— Available data —
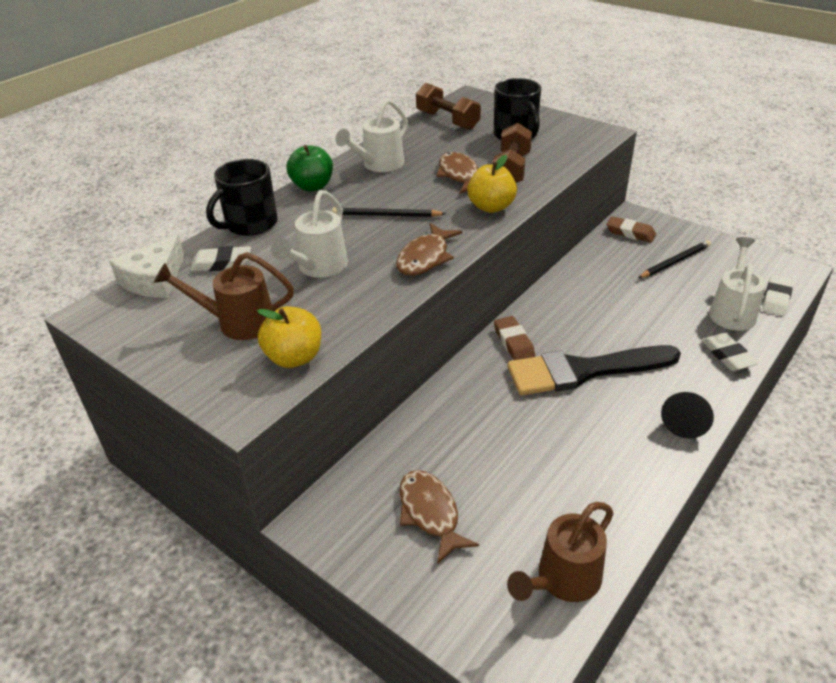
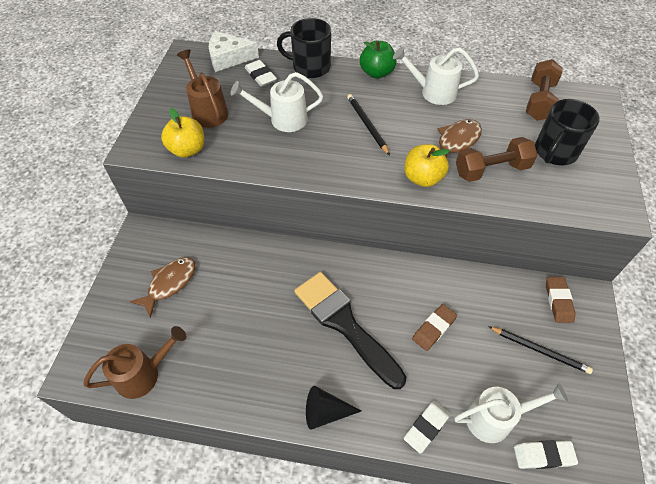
camera: 60 degrees right, 15 degrees up
(425, 258) = (328, 167): brown fish -> none
(513, 342) = (350, 268): brown eraser -> brown eraser (433, 329)
(562, 580) = (144, 374): brown watering can -> brown watering can turned 135 degrees clockwise

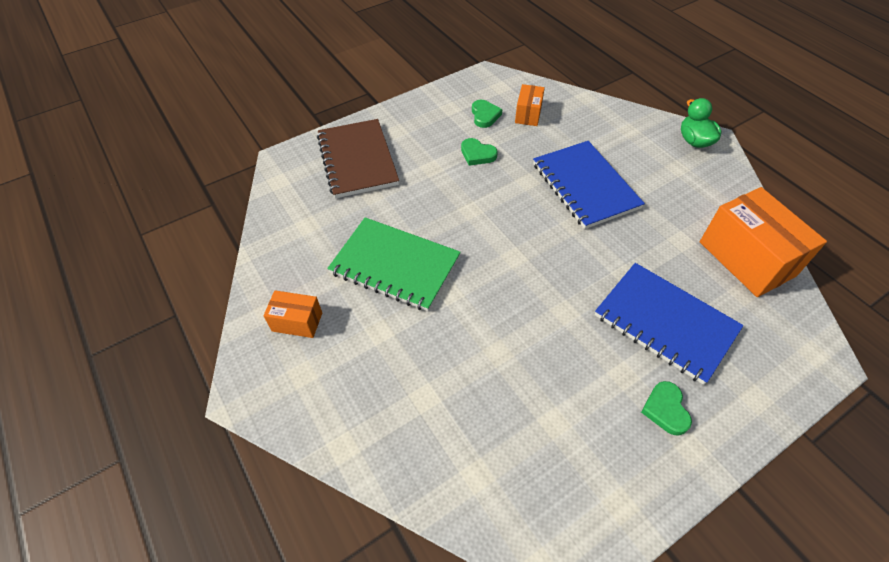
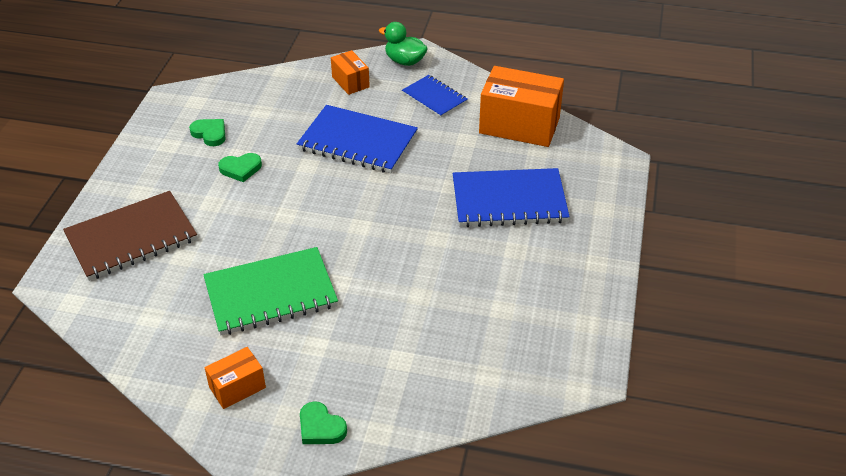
camera: 45 degrees left, 10 degrees down
(357, 160) = (131, 238): brown notebook -> brown notebook turned 60 degrees counterclockwise
(528, 114) = (248, 112): orange box -> orange box (350, 82)
(665, 409) = (560, 252): green heart -> green heart (320, 427)
(689, 186) = (434, 98): none -> blue notebook

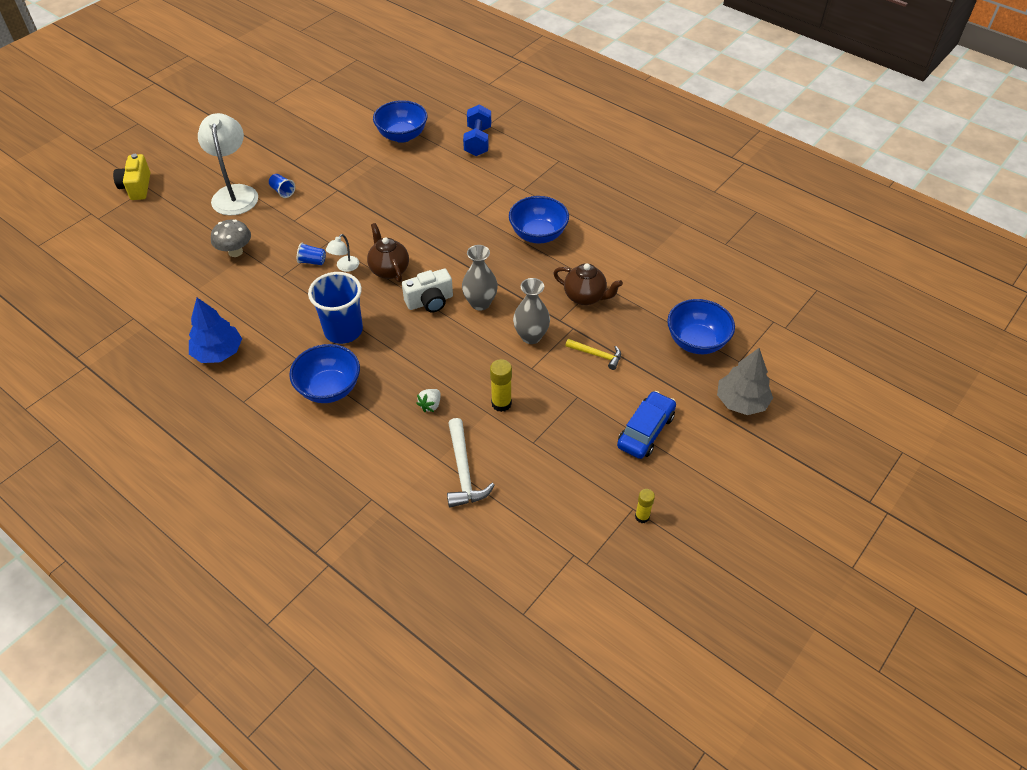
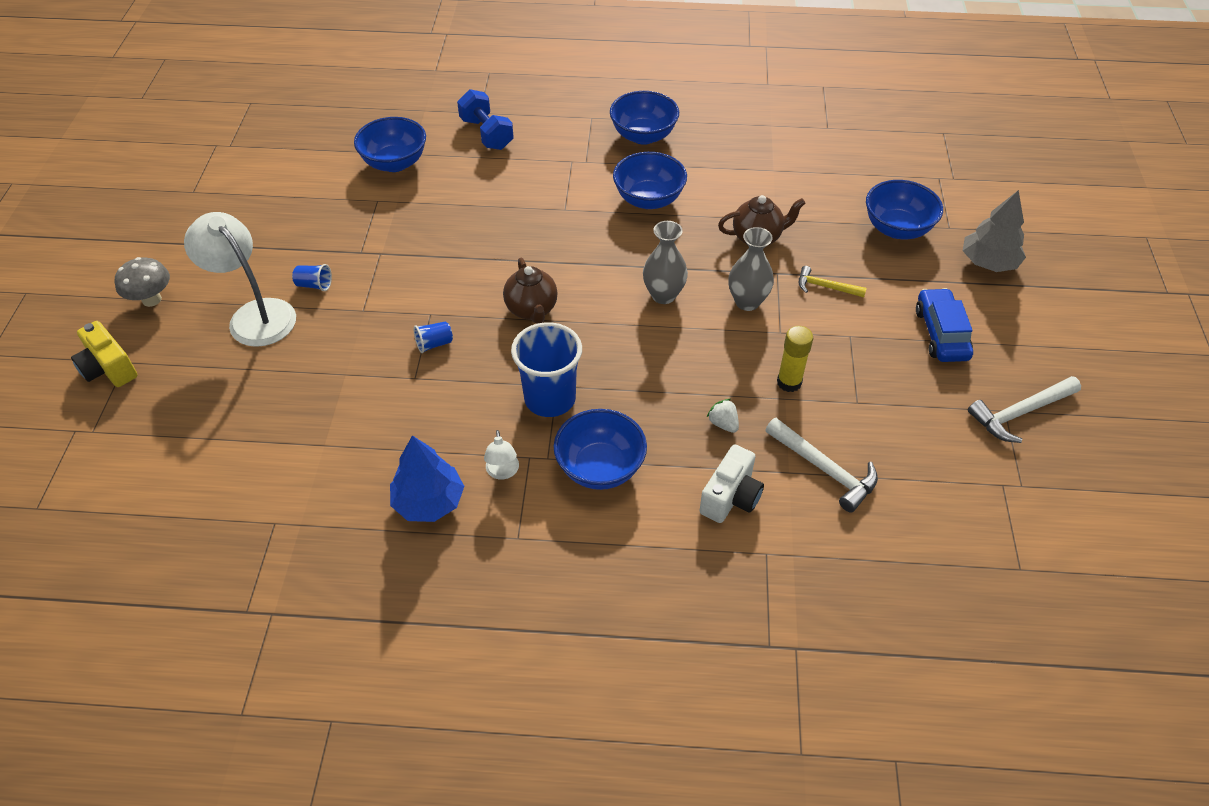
camera: 35 degrees left, 0 degrees up
(235, 252) = (328, 380): grey mushroom -> grey mushroom (152, 299)
(345, 267) = (479, 331): white lamp -> white lamp (502, 472)
(389, 270) = (532, 309): brown teapot -> brown teapot turned 135 degrees counterclockwise
(430, 301) = (610, 320): white camera -> white camera (731, 497)
(430, 405) = (723, 424): white strawberry -> white strawberry turned 150 degrees clockwise
(581, 189) = (643, 136): none -> blue bowl
(597, 355) = (825, 287): yellow hammer -> yellow hammer turned 150 degrees counterclockwise
(642, 517) = (1020, 413): yellow glue stick -> white hammer

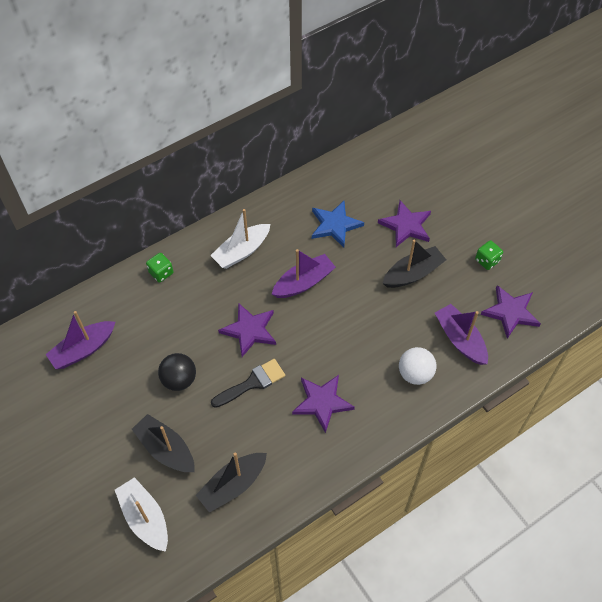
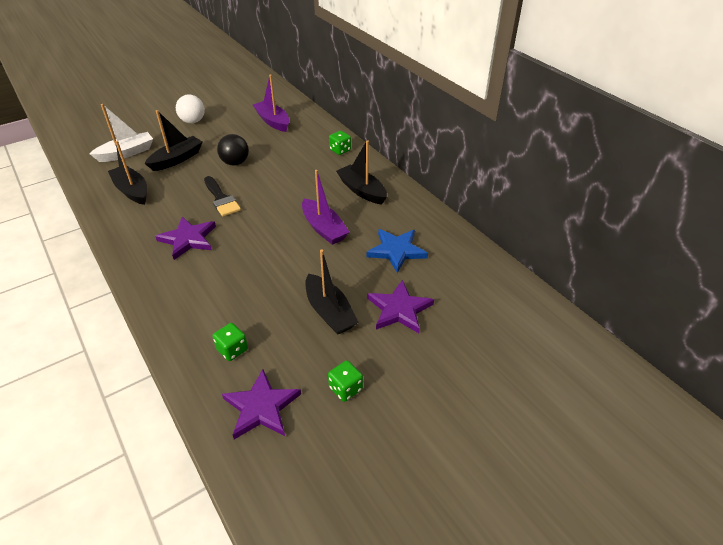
camera: 90 degrees right, 15 degrees down
(242, 251) = (362, 191): white boat -> black boat
(249, 330) = (275, 196): purple star -> none
(415, 374) = (199, 307): white ball -> white ball (193, 121)
(460, 339) = (232, 349): purple boat -> green dice

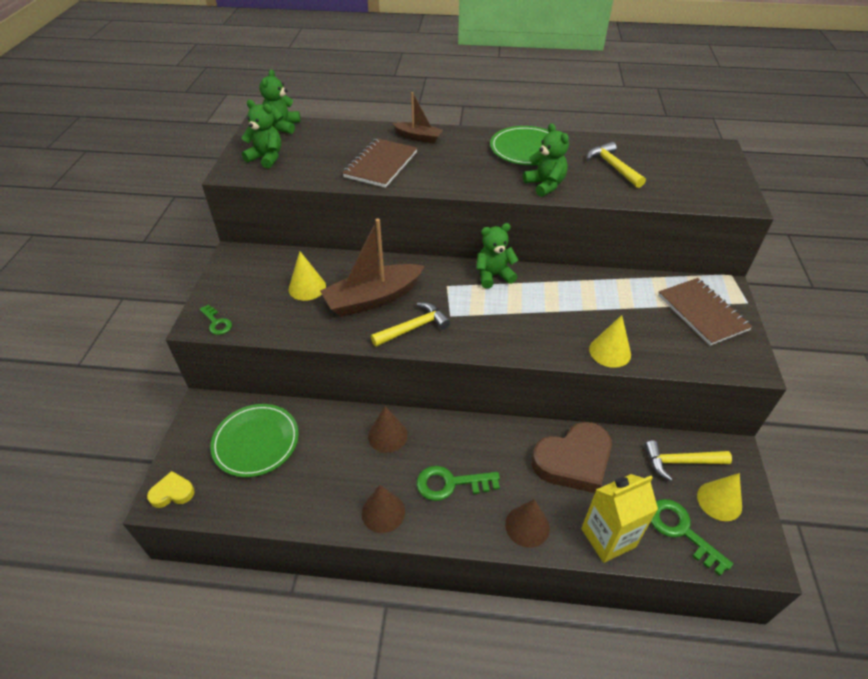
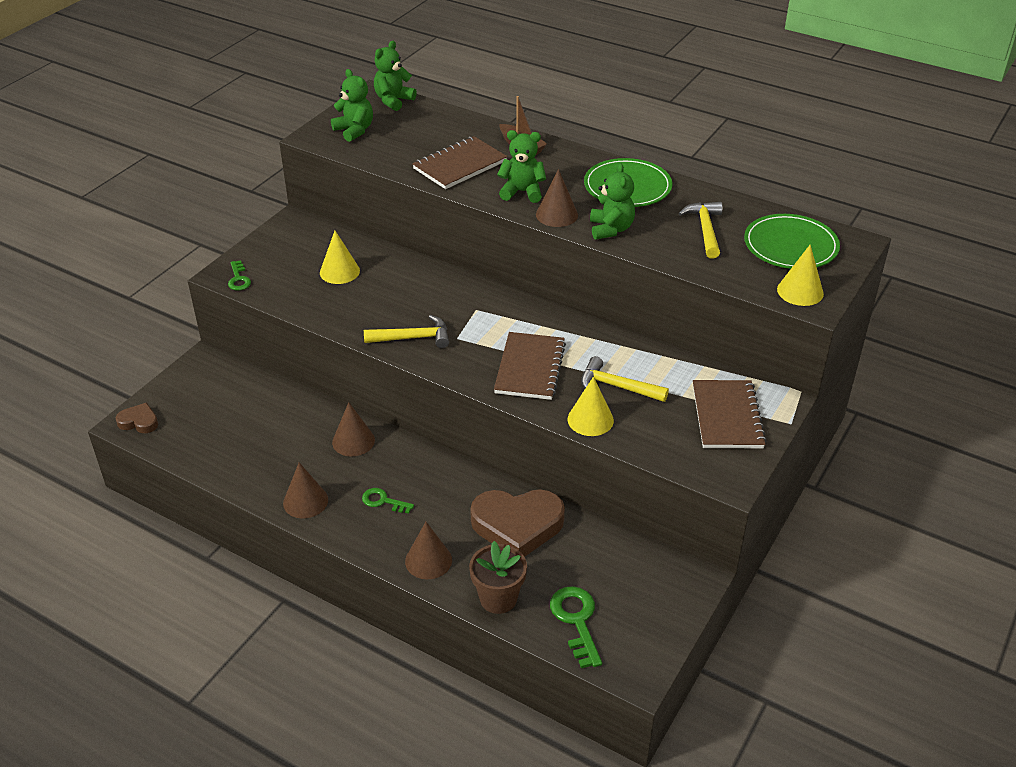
camera: 25 degrees right, 5 degrees down
(172, 492) = (139, 421): yellow heart -> brown heart
(256, 442) = (232, 405): green plate -> green plate (790, 245)
(373, 298) = (394, 300): brown boat -> none
(451, 483) = (383, 501): green key -> green key, size x0.61
(493, 185) = (556, 215): none -> brown cone
(493, 276) = (532, 314): green teddy bear -> green teddy bear (522, 192)
(528, 322) = (530, 368): none -> brown notebook
(608, 537) = (498, 598): yellow carton -> brown flower pot
(680, 462) = (629, 566): yellow hammer -> yellow hammer (617, 386)
(719, 501) = (639, 612): yellow cone -> yellow cone (800, 291)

— Exercise —
Using the data above, extract exactly the lines from the one that holds "(256, 442) = (232, 405): green" to the one that holds "(493, 185) = (556, 215): none -> brown cone", both ends included, and no others.

— Exercise response —
(256, 442) = (232, 405): green plate -> green plate (790, 245)
(373, 298) = (394, 300): brown boat -> none
(451, 483) = (383, 501): green key -> green key, size x0.61
(493, 185) = (556, 215): none -> brown cone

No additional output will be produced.